● **How to complete this task**
Copy each line below as it stands, but skip any picture it contains.

● **Provided material**

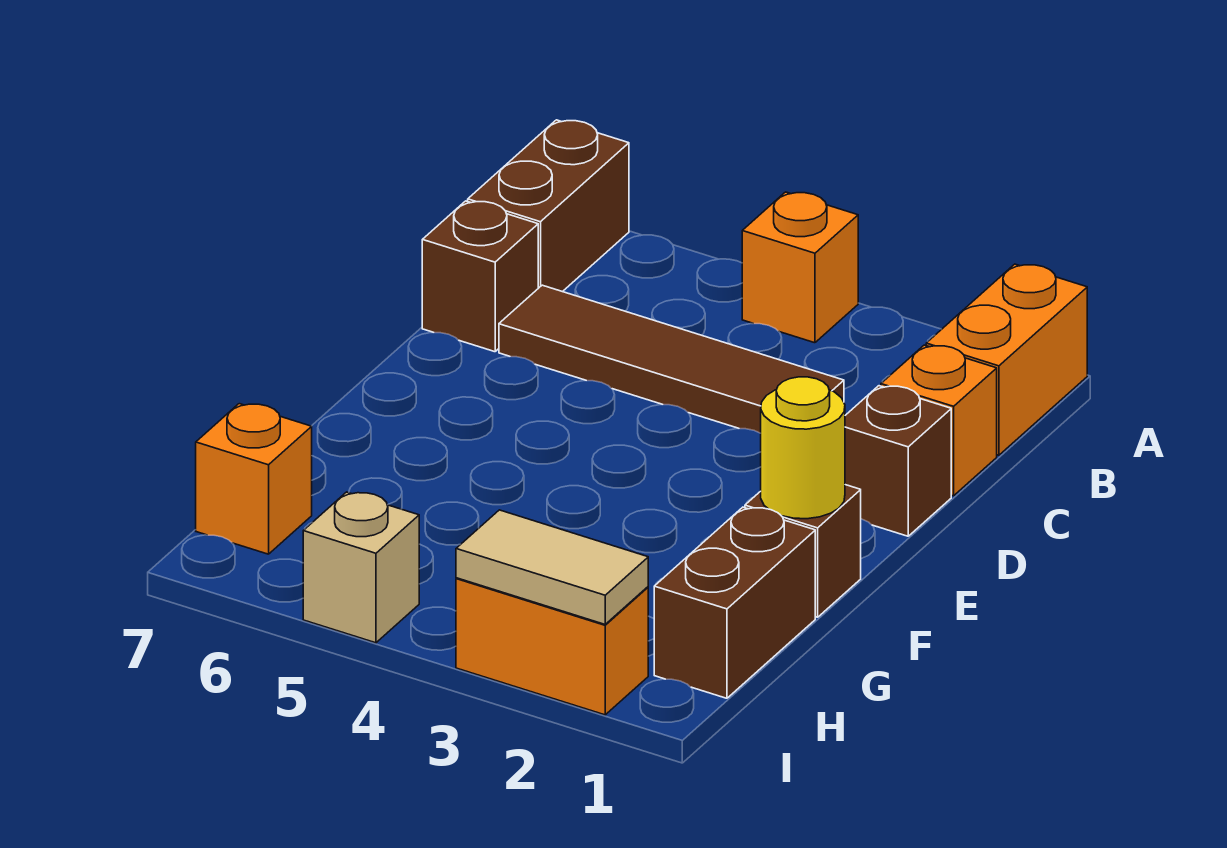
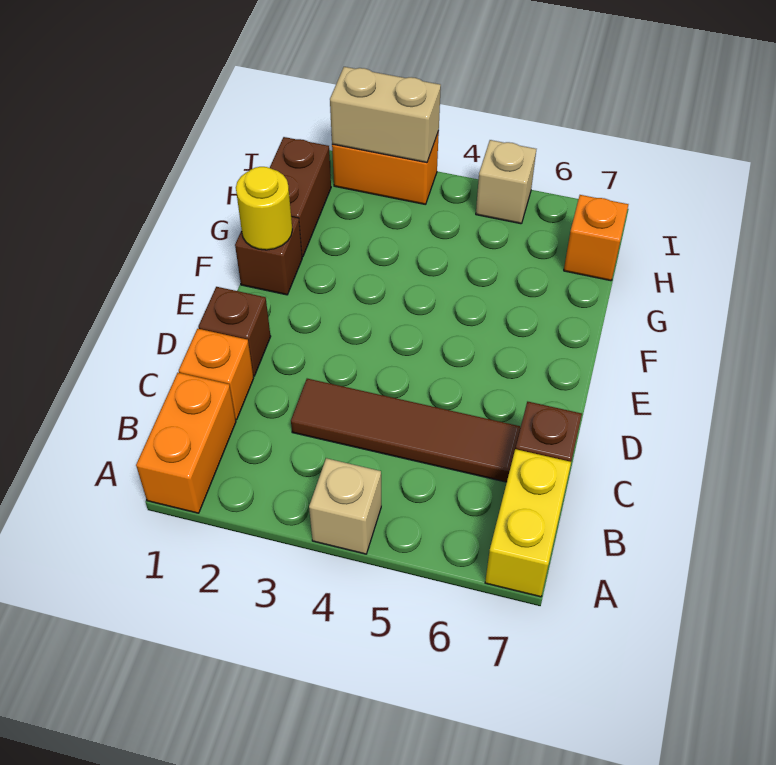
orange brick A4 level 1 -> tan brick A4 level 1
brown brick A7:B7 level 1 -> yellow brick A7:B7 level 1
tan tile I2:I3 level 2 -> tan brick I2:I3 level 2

● **Answer box**
orange brick A4 level 1 -> tan brick A4 level 1
brown brick A7:B7 level 1 -> yellow brick A7:B7 level 1
tan tile I2:I3 level 2 -> tan brick I2:I3 level 2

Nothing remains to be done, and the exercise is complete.